» **Work task**
Of the entries below, restate word for word only the section that runs from the line with "camera: 20 degrees right, 15 degrees up" to the line with "camera: 15 degrees right, 20 degrees up", counting both ends.

» **Recorded information**
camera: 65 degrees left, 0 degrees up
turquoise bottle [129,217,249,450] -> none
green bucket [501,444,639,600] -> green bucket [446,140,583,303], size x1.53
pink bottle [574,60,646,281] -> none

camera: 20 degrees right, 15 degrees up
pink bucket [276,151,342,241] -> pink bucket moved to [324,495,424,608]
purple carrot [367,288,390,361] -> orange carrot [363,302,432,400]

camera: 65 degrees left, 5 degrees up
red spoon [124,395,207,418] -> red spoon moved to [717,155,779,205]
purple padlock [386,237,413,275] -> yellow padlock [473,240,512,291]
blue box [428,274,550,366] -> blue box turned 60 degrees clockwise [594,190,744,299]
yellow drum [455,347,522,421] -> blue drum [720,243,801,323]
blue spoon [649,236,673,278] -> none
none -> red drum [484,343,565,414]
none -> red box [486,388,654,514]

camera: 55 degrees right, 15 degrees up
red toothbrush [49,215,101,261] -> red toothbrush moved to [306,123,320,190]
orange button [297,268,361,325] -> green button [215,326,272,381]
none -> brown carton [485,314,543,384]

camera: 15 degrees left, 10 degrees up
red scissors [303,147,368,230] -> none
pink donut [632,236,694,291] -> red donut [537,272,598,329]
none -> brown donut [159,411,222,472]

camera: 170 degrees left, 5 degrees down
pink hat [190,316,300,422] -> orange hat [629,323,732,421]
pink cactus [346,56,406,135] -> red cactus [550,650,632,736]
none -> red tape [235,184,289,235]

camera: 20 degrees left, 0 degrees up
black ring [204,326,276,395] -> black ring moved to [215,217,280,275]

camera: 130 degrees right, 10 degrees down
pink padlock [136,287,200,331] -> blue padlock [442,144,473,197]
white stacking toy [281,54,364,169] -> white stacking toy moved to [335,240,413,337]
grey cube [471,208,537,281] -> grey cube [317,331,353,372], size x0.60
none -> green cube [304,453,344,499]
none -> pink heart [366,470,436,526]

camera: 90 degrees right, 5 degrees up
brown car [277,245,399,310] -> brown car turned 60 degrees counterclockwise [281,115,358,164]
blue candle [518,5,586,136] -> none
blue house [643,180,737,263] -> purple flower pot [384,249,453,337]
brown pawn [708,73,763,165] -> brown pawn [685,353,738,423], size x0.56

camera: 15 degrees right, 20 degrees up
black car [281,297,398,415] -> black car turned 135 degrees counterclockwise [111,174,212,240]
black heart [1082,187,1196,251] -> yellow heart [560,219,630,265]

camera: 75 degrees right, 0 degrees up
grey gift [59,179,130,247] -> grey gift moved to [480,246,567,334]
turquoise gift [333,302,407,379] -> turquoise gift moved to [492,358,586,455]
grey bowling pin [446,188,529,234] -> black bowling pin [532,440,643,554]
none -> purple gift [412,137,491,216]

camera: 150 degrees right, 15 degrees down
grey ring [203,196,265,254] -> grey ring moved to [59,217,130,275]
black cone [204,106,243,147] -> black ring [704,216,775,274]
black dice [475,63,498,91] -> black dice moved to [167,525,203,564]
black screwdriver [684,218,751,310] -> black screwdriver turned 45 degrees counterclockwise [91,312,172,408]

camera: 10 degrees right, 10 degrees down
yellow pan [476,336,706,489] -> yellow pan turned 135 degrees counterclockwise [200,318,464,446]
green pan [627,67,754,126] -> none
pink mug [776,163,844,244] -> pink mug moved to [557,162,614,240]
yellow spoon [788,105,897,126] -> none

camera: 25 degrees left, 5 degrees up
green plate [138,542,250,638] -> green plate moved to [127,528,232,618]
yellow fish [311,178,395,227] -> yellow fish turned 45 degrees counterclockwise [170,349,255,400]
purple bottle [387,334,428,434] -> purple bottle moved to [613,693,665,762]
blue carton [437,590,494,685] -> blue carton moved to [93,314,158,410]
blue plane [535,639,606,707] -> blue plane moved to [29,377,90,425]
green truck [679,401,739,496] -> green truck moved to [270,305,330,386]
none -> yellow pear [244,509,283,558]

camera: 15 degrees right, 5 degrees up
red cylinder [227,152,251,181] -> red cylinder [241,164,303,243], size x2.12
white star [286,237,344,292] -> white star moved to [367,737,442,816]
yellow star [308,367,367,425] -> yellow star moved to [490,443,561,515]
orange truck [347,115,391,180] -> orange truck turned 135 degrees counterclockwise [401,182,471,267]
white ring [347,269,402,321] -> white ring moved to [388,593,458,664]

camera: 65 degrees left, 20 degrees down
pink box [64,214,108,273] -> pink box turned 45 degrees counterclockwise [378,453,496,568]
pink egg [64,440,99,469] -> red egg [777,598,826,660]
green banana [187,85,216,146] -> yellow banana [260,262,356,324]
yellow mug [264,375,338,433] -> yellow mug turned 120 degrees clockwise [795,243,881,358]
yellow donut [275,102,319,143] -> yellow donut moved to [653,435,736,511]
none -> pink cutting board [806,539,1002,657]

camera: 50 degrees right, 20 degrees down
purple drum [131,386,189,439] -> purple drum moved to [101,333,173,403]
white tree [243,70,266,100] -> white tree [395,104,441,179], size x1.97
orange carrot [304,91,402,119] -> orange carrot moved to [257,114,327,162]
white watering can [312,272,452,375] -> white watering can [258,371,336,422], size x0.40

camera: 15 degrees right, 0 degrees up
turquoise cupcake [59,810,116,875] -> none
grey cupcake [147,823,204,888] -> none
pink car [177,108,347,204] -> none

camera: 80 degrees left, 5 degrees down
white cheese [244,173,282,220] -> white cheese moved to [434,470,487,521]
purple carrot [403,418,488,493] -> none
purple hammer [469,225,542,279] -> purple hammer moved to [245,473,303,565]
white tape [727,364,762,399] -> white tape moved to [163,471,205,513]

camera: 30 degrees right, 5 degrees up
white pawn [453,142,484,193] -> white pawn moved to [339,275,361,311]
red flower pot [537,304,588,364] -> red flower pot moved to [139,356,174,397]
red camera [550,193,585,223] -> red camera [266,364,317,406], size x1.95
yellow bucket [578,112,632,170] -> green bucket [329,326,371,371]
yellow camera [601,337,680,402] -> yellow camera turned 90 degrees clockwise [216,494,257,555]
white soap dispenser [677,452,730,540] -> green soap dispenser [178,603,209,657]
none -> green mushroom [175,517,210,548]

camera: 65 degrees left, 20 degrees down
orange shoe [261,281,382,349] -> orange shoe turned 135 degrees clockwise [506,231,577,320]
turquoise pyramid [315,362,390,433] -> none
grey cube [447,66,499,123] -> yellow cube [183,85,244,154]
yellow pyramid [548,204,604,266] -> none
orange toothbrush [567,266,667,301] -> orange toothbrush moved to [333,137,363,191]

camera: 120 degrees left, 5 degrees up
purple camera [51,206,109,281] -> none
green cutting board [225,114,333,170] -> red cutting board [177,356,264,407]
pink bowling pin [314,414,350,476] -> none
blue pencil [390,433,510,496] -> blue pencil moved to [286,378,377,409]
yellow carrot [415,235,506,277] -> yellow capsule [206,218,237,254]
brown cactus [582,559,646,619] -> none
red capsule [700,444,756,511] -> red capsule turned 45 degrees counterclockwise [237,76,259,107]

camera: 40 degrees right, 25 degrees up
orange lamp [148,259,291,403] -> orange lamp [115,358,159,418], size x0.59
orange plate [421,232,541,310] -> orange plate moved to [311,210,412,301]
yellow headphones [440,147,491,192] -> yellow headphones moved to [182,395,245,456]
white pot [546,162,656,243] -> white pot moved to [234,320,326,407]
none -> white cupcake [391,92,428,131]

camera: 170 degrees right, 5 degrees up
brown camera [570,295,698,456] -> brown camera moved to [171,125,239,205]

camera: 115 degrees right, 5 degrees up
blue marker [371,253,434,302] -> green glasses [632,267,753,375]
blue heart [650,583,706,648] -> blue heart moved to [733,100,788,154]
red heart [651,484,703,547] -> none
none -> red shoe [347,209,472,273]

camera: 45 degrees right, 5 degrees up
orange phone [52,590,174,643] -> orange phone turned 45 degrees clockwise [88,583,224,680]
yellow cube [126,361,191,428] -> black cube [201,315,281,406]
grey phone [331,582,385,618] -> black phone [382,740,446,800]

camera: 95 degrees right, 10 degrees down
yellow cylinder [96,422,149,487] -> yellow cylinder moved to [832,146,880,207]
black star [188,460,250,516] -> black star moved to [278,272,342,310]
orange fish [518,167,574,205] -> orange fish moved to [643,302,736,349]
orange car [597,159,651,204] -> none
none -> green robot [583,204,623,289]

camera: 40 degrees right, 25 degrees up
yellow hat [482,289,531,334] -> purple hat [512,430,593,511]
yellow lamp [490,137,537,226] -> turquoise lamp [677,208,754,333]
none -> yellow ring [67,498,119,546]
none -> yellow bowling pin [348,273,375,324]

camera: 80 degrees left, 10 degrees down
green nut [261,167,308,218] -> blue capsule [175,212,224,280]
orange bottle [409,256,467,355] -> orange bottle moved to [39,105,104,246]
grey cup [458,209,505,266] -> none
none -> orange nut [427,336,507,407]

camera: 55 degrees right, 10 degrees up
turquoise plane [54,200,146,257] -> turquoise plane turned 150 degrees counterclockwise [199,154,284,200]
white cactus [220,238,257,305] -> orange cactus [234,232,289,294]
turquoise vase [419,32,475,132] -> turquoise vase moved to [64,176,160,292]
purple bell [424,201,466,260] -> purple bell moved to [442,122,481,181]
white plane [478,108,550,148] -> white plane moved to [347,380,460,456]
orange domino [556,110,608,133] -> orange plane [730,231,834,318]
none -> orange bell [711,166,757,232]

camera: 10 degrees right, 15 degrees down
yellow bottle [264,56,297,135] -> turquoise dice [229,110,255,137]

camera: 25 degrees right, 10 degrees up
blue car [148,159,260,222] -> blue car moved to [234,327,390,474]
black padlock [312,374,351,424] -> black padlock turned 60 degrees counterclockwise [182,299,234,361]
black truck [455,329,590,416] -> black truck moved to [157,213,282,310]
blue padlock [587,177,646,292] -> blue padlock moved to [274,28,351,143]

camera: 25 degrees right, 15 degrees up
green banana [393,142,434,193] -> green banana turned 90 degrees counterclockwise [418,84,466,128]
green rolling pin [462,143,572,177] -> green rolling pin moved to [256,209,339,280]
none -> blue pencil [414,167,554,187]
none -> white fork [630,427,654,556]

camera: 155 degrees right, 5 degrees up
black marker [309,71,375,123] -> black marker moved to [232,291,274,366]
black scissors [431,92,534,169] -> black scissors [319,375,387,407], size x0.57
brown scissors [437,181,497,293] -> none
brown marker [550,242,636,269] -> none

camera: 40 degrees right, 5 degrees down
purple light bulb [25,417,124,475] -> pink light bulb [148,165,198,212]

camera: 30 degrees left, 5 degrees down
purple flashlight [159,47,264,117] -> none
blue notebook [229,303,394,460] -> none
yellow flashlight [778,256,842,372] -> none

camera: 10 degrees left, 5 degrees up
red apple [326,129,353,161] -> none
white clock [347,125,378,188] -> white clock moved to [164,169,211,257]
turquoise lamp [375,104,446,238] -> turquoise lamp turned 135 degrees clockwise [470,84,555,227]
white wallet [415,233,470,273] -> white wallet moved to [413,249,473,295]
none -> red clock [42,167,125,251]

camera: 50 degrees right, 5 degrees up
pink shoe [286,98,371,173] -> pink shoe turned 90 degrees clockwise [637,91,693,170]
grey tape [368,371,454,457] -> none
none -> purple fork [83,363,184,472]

» **Task result**
camera: 20 degrees right, 15 degrees up
pink bucket [276,151,342,241] -> pink bucket moved to [324,495,424,608]
purple carrot [367,288,390,361] -> orange carrot [363,302,432,400]

camera: 65 degrees left, 5 degrees up
red spoon [124,395,207,418] -> red spoon moved to [717,155,779,205]
purple padlock [386,237,413,275] -> yellow padlock [473,240,512,291]
blue box [428,274,550,366] -> blue box turned 60 degrees clockwise [594,190,744,299]
yellow drum [455,347,522,421] -> blue drum [720,243,801,323]
blue spoon [649,236,673,278] -> none
none -> red drum [484,343,565,414]
none -> red box [486,388,654,514]

camera: 55 degrees right, 15 degrees up
red toothbrush [49,215,101,261] -> red toothbrush moved to [306,123,320,190]
orange button [297,268,361,325] -> green button [215,326,272,381]
none -> brown carton [485,314,543,384]

camera: 15 degrees left, 10 degrees up
red scissors [303,147,368,230] -> none
pink donut [632,236,694,291] -> red donut [537,272,598,329]
none -> brown donut [159,411,222,472]

camera: 170 degrees left, 5 degrees down
pink hat [190,316,300,422] -> orange hat [629,323,732,421]
pink cactus [346,56,406,135] -> red cactus [550,650,632,736]
none -> red tape [235,184,289,235]

camera: 20 degrees left, 0 degrees up
black ring [204,326,276,395] -> black ring moved to [215,217,280,275]

camera: 130 degrees right, 10 degrees down
pink padlock [136,287,200,331] -> blue padlock [442,144,473,197]
white stacking toy [281,54,364,169] -> white stacking toy moved to [335,240,413,337]
grey cube [471,208,537,281] -> grey cube [317,331,353,372], size x0.60
none -> green cube [304,453,344,499]
none -> pink heart [366,470,436,526]

camera: 90 degrees right, 5 degrees up
brown car [277,245,399,310] -> brown car turned 60 degrees counterclockwise [281,115,358,164]
blue candle [518,5,586,136] -> none
blue house [643,180,737,263] -> purple flower pot [384,249,453,337]
brown pawn [708,73,763,165] -> brown pawn [685,353,738,423], size x0.56

camera: 15 degrees right, 20 degrees up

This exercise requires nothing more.